▸ **Brief**:
Give the listing again word for word. Leave every image out.

▸ **Records to use**:
+++

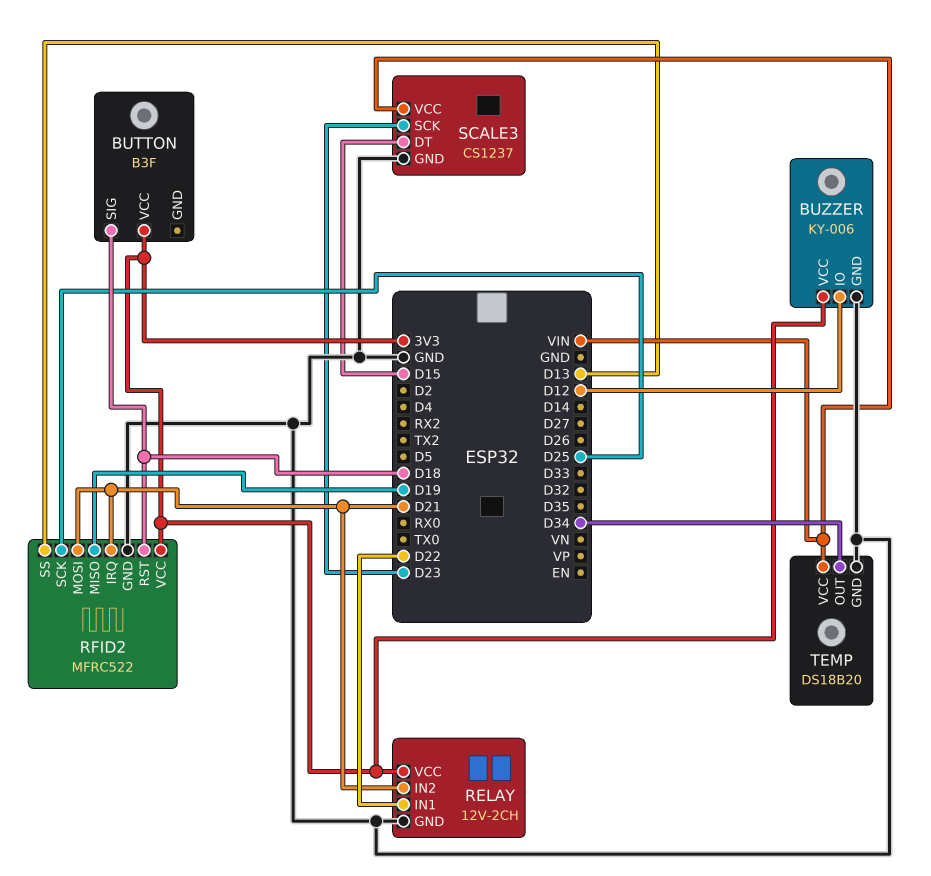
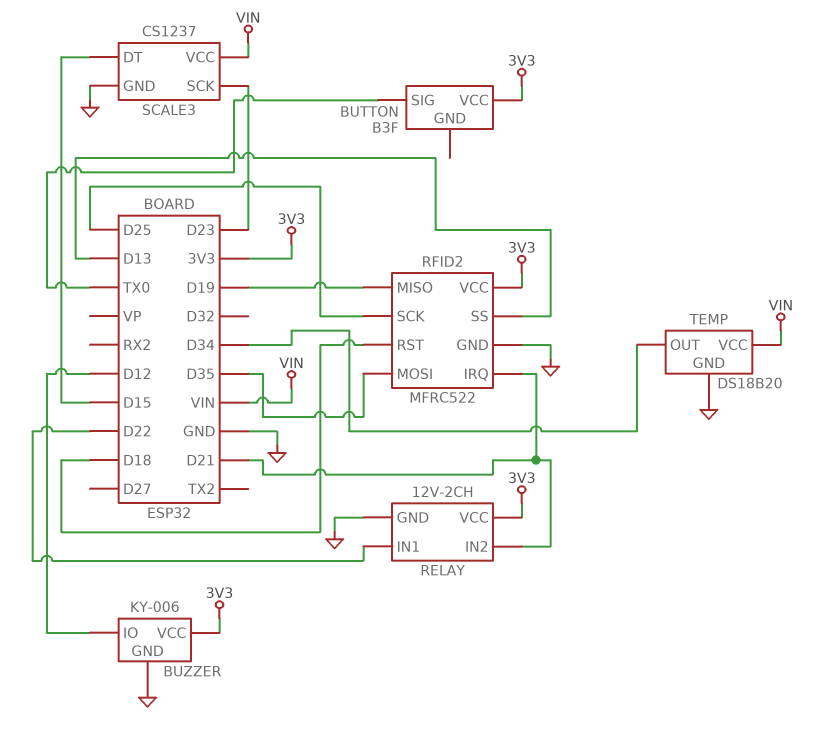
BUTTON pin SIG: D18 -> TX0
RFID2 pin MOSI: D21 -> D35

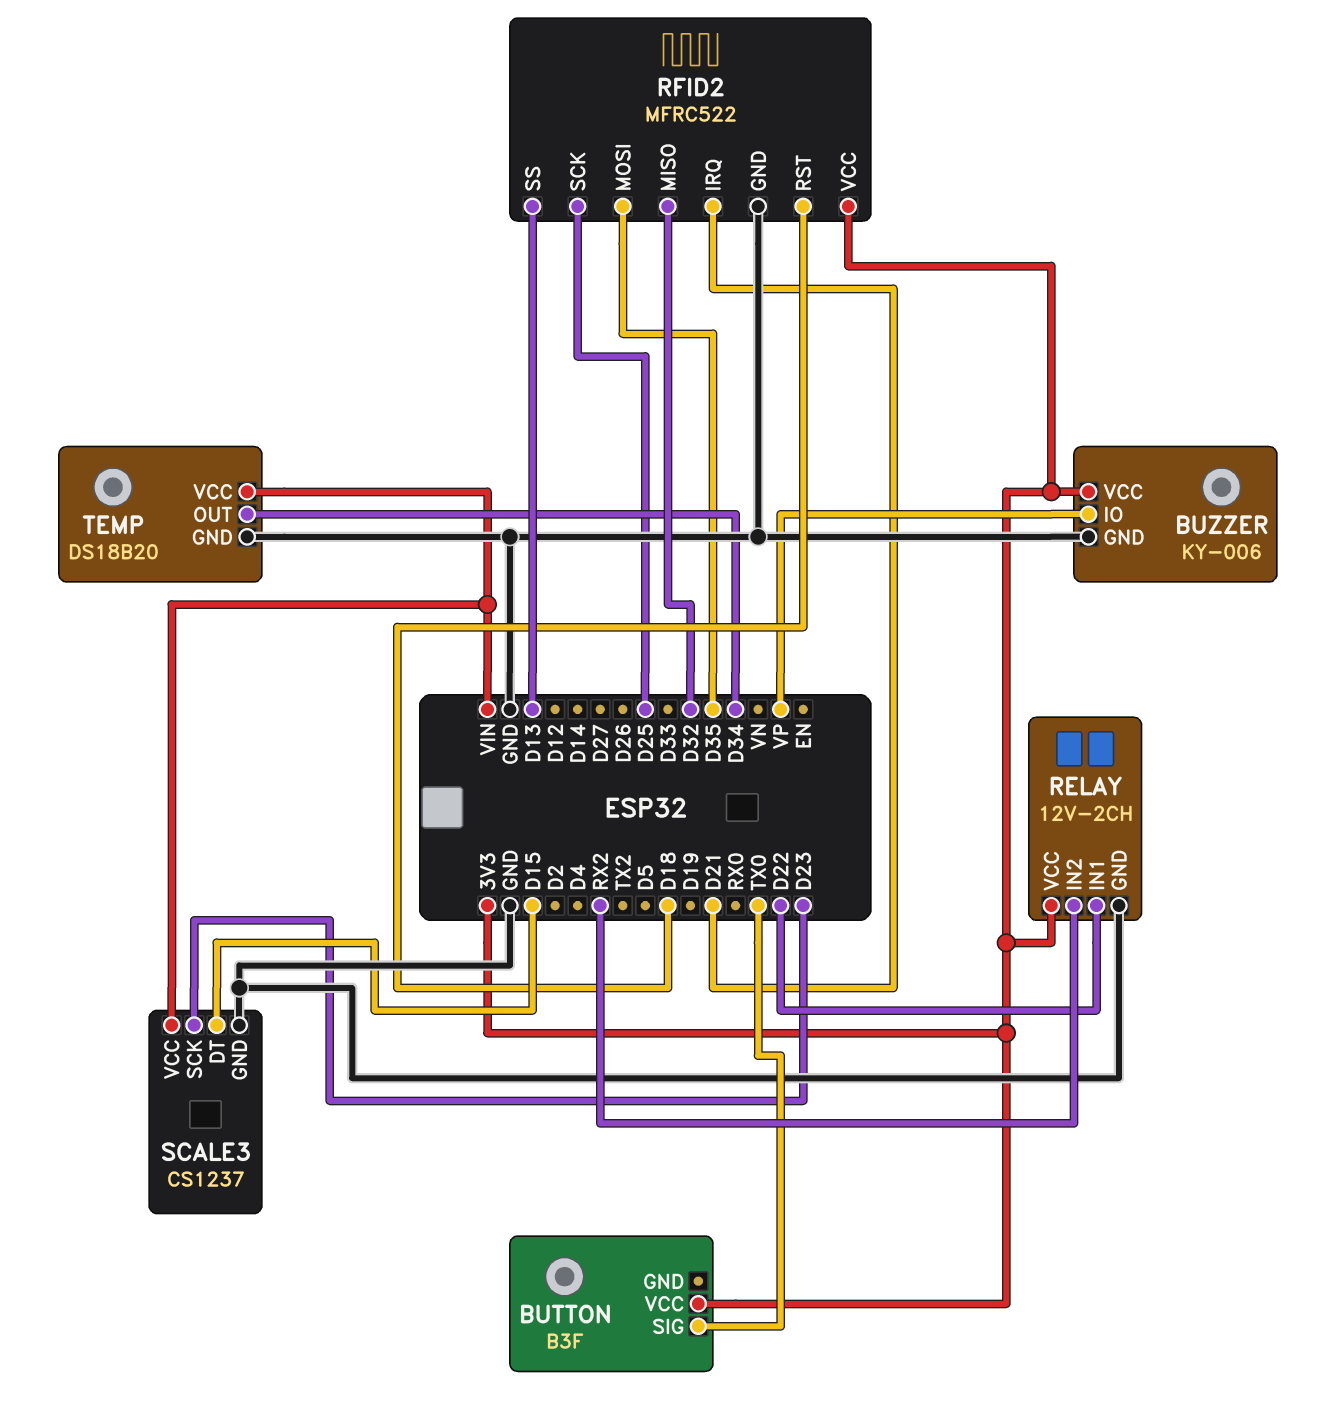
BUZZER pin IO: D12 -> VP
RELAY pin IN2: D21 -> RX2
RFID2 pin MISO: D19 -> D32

+++

▸ **Solution to this task**:
BUTTON pin SIG: D18 -> TX0
RFID2 pin MOSI: D21 -> D35

BUZZER pin IO: D12 -> VP
RELAY pin IN2: D21 -> RX2
RFID2 pin MISO: D19 -> D32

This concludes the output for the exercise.